RECORDED DATA:

============================================================

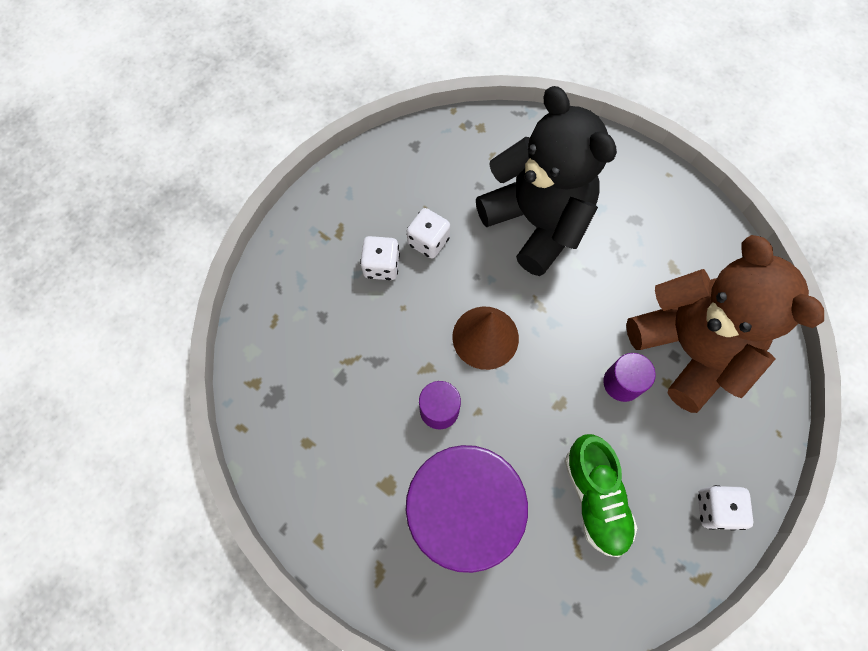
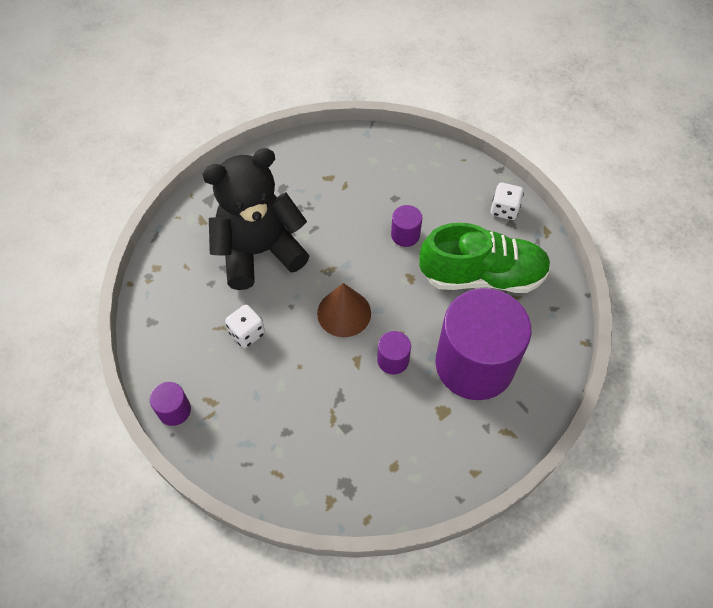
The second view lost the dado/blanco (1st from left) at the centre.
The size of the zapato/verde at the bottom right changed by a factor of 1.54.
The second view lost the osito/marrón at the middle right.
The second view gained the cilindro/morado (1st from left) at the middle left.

============================================================

The output has to match the data above line for line, except that pictures are dropped.

FINAL ANSWER:
The second view lost the dado/blanco (1st from left) at the centre.
The size of the zapato/verde at the bottom right changed by a factor of 1.54.
The second view lost the osito/marrón at the middle right.
The second view gained the cilindro/morado (1st from left) at the middle left.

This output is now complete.